### Exercise data ###

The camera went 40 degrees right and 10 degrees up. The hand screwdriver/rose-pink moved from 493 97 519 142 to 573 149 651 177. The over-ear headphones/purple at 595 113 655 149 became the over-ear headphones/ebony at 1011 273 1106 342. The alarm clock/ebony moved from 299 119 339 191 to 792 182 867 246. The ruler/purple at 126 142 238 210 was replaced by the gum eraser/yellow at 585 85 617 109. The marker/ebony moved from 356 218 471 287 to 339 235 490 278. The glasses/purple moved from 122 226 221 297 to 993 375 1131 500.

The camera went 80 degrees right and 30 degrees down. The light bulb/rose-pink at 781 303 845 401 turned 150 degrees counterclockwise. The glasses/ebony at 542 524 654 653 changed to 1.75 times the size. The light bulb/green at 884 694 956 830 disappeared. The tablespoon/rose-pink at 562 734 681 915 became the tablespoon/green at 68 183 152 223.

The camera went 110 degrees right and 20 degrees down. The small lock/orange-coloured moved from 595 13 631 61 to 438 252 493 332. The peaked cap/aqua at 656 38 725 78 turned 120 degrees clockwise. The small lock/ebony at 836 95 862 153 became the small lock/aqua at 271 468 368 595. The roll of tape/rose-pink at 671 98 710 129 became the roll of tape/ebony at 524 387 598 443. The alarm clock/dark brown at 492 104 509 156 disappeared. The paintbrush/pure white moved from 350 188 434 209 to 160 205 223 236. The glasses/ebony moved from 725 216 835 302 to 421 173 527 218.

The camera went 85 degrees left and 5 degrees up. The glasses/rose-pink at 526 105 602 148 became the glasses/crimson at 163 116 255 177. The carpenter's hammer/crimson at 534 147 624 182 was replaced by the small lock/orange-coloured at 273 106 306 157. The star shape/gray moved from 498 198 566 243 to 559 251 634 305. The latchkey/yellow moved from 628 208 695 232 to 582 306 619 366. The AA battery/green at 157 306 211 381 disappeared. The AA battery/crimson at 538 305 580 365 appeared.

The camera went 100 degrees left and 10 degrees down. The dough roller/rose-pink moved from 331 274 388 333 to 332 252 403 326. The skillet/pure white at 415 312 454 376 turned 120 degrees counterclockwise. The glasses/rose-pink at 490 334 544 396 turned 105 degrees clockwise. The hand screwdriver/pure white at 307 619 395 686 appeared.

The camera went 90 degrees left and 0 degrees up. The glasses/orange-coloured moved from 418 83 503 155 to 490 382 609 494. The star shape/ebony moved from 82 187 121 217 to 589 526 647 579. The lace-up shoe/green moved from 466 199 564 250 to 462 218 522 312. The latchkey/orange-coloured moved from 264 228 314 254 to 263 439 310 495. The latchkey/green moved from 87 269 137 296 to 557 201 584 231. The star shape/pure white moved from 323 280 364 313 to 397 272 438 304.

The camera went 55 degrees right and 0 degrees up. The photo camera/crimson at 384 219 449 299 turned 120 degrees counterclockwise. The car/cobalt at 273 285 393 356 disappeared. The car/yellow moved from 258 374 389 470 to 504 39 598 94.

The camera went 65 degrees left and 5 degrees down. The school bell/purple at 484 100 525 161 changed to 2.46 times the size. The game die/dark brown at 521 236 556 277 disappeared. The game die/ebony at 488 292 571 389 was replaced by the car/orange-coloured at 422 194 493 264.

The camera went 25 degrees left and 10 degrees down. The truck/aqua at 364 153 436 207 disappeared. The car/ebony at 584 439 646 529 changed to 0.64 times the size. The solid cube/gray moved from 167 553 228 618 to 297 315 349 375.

###

§ Exercise aim
Every entry above should come back exactly as written.

§ Reply
The camera went 40 degrees right and 10 degrees up. The hand screwdriver/rose-pink moved from 493 97 519 142 to 573 149 651 177. The over-ear headphones/purple at 595 113 655 149 became the over-ear headphones/ebony at 1011 273 1106 342. The alarm clock/ebony moved from 299 119 339 191 to 792 182 867 246. The ruler/purple at 126 142 238 210 was replaced by the gum eraser/yellow at 585 85 617 109. The marker/ebony moved from 356 218 471 287 to 339 235 490 278. The glasses/purple moved from 122 226 221 297 to 993 375 1131 500.

The camera went 80 degrees right and 30 degrees down. The light bulb/rose-pink at 781 303 845 401 turned 150 degrees counterclockwise. The glasses/ebony at 542 524 654 653 changed to 1.75 times the size. The light bulb/green at 884 694 956 830 disappeared. The tablespoon/rose-pink at 562 734 681 915 became the tablespoon/green at 68 183 152 223.

The camera went 110 degrees right and 20 degrees down. The small lock/orange-coloured moved from 595 13 631 61 to 438 252 493 332. The peaked cap/aqua at 656 38 725 78 turned 120 degrees clockwise. The small lock/ebony at 836 95 862 153 became the small lock/aqua at 271 468 368 595. The roll of tape/rose-pink at 671 98 710 129 became the roll of tape/ebony at 524 387 598 443. The alarm clock/dark brown at 492 104 509 156 disappeared. The paintbrush/pure white moved from 350 188 434 209 to 160 205 223 236. The glasses/ebony moved from 725 216 835 302 to 421 173 527 218.

The camera went 85 degrees left and 5 degrees up. The glasses/rose-pink at 526 105 602 148 became the glasses/crimson at 163 116 255 177. The carpenter's hammer/crimson at 534 147 624 182 was replaced by the small lock/orange-coloured at 273 106 306 157. The star shape/gray moved from 498 198 566 243 to 559 251 634 305. The latchkey/yellow moved from 628 208 695 232 to 582 306 619 366. The AA battery/green at 157 306 211 381 disappeared. The AA battery/crimson at 538 305 580 365 appeared.

The camera went 100 degrees left and 10 degrees down. The dough roller/rose-pink moved from 331 274 388 333 to 332 252 403 326. The skillet/pure white at 415 312 454 376 turned 120 degrees counterclockwise. The glasses/rose-pink at 490 334 544 396 turned 105 degrees clockwise. The hand screwdriver/pure white at 307 619 395 686 appeared.

The camera went 90 degrees left and 0 degrees up. The glasses/orange-coloured moved from 418 83 503 155 to 490 382 609 494. The star shape/ebony moved from 82 187 121 217 to 589 526 647 579. The lace-up shoe/green moved from 466 199 564 250 to 462 218 522 312. The latchkey/orange-coloured moved from 264 228 314 254 to 263 439 310 495. The latchkey/green moved from 87 269 137 296 to 557 201 584 231. The star shape/pure white moved from 323 280 364 313 to 397 272 438 304.

The camera went 55 degrees right and 0 degrees up. The photo camera/crimson at 384 219 449 299 turned 120 degrees counterclockwise. The car/cobalt at 273 285 393 356 disappeared. The car/yellow moved from 258 374 389 470 to 504 39 598 94.

The camera went 65 degrees left and 5 degrees down. The school bell/purple at 484 100 525 161 changed to 2.46 times the size. The game die/dark brown at 521 236 556 277 disappeared. The game die/ebony at 488 292 571 389 was replaced by the car/orange-coloured at 422 194 493 264.

The camera went 25 degrees left and 10 degrees down. The truck/aqua at 364 153 436 207 disappeared. The car/ebony at 584 439 646 529 changed to 0.64 times the size. The solid cube/gray moved from 167 553 228 618 to 297 315 349 375.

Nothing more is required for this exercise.